** Items listed in a dataset **

BEGIN

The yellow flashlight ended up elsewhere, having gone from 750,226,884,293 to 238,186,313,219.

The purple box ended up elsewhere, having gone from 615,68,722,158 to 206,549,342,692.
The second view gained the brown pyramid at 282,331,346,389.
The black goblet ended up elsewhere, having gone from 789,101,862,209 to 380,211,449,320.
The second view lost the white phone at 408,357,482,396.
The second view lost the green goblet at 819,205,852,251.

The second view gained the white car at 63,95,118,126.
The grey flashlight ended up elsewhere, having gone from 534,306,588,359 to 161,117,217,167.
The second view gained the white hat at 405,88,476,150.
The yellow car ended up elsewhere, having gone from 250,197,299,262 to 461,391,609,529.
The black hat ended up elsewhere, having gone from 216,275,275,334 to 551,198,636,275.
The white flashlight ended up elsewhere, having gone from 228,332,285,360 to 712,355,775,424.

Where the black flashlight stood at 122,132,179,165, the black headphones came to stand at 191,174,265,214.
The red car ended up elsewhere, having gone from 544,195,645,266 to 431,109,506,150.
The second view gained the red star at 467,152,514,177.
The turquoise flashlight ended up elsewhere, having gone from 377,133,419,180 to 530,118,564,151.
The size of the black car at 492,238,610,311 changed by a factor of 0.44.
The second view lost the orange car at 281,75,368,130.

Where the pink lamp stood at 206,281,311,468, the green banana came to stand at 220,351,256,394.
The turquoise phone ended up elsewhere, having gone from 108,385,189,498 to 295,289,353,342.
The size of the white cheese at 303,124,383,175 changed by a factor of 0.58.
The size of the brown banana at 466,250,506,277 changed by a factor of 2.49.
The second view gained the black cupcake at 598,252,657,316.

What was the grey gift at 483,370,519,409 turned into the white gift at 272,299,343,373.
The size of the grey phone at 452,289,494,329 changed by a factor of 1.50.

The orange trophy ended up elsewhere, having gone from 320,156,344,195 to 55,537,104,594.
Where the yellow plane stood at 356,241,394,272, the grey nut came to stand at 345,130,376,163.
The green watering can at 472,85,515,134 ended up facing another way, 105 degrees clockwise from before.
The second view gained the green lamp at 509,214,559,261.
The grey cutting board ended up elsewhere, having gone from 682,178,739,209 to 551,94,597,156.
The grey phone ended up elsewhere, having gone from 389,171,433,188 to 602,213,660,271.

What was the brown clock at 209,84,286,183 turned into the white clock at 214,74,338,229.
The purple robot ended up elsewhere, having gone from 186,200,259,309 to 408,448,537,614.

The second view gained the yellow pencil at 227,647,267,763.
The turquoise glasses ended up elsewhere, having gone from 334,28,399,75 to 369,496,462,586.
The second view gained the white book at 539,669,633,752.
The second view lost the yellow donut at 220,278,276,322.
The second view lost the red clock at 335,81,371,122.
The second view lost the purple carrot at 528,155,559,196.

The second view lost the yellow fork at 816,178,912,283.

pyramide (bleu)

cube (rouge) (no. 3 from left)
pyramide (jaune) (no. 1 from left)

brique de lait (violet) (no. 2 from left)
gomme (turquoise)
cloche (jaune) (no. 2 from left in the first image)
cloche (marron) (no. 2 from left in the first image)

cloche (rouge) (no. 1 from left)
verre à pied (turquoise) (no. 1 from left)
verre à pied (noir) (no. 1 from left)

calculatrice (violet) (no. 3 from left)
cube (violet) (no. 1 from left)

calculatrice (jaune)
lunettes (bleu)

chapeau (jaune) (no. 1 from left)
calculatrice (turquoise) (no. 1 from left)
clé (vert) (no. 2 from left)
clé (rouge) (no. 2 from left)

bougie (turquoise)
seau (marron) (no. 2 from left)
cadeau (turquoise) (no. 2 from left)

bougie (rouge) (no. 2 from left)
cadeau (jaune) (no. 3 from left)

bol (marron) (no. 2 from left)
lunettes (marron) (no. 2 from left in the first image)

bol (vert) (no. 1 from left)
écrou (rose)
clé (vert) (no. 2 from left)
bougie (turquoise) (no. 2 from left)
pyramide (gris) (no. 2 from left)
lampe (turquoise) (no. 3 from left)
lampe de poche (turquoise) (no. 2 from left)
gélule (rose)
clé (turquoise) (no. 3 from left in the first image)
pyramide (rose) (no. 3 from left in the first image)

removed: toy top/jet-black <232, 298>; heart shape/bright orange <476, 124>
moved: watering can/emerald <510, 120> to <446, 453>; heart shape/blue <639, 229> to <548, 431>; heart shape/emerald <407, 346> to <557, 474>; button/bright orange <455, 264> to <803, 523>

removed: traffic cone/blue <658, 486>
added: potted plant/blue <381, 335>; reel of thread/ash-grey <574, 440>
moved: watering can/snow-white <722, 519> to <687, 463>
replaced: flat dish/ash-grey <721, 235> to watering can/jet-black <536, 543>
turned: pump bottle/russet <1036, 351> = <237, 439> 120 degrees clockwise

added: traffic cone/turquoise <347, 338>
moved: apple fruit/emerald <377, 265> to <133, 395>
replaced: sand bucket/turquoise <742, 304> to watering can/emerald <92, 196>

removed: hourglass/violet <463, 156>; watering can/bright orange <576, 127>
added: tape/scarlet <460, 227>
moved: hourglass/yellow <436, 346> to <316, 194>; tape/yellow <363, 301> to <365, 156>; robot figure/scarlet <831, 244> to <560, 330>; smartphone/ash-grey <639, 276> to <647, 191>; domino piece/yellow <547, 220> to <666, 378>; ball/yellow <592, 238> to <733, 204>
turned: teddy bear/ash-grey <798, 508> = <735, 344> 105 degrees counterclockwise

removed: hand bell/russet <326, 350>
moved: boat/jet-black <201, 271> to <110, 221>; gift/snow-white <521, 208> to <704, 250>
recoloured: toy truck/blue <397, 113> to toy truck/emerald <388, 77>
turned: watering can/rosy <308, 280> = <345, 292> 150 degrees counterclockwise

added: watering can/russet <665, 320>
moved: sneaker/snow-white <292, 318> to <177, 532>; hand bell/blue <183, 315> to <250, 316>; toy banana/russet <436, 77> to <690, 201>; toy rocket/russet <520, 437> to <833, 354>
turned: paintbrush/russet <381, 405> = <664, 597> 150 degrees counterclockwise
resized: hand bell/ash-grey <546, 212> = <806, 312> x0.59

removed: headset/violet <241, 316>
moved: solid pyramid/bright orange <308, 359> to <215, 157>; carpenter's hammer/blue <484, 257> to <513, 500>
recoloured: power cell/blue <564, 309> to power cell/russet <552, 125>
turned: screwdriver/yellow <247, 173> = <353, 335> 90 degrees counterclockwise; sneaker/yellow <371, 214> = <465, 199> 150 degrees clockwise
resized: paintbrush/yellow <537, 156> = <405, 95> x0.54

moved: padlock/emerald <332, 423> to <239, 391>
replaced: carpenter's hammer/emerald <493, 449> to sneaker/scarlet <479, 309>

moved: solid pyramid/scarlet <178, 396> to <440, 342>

END

All lines in the data that contain the word "hand" should be copied.

removed: hand bell/russet <326, 350>
moved: sneaker/snow-white <292, 318> to <177, 532>; hand bell/blue <183, 315> to <250, 316>; toy banana/russet <436, 77> to <690, 201>; toy rocket/russet <520, 437> to <833, 354>
resized: hand bell/ash-grey <546, 212> = <806, 312> x0.59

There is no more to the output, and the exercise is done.